*** Opening Input for this task ***
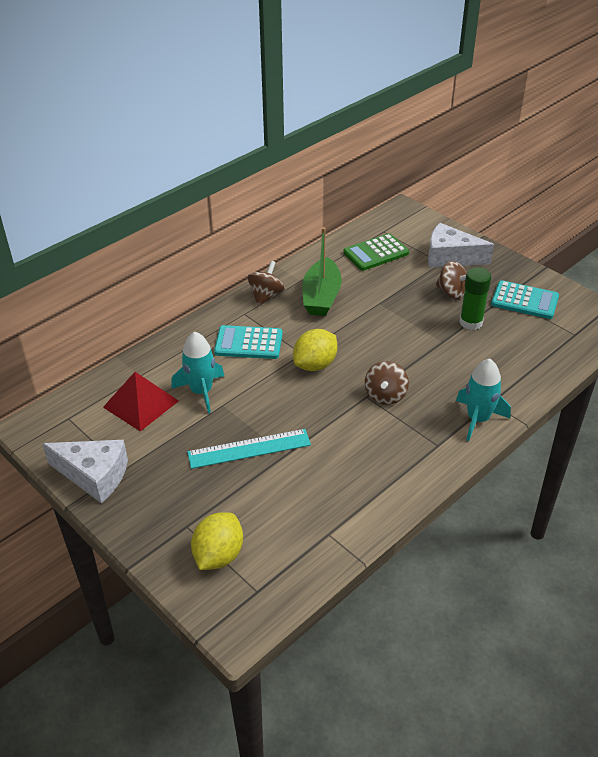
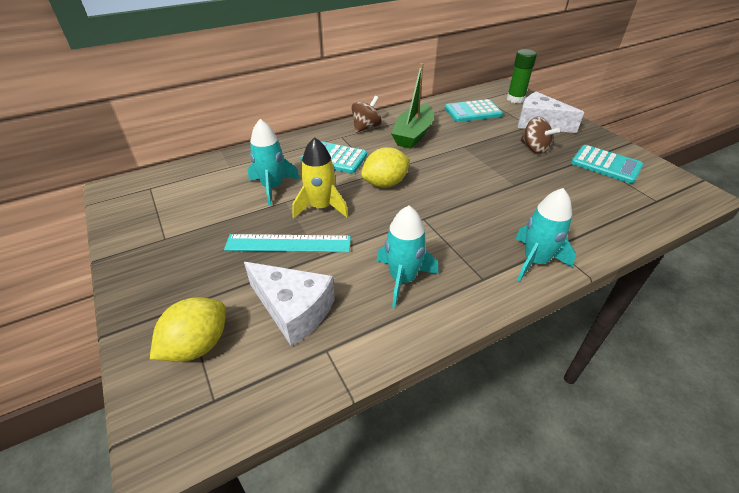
camera: 15 degrees right, 0 degrees up
white cheese [43,440,128,503] -> white cheese moved to [244,262,335,346]
red pyramid [103,372,178,431] -> none
green calculator [343,233,409,271] -> turquoise calculator [445,99,503,122]
brown spinning top [365,361,409,405] -> none
green glue stick [459,267,491,330] -> green glue stick moved to [507,49,537,103]
none -> yellow rocket [292,137,348,218]
none -> turquoise rocket [377,206,438,307]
*** Closing Input for this task ***
Problem details:
Return each line from the data where the string "none" can be found.

The answer:
red pyramid [103,372,178,431] -> none
brown spinning top [365,361,409,405] -> none
none -> yellow rocket [292,137,348,218]
none -> turquoise rocket [377,206,438,307]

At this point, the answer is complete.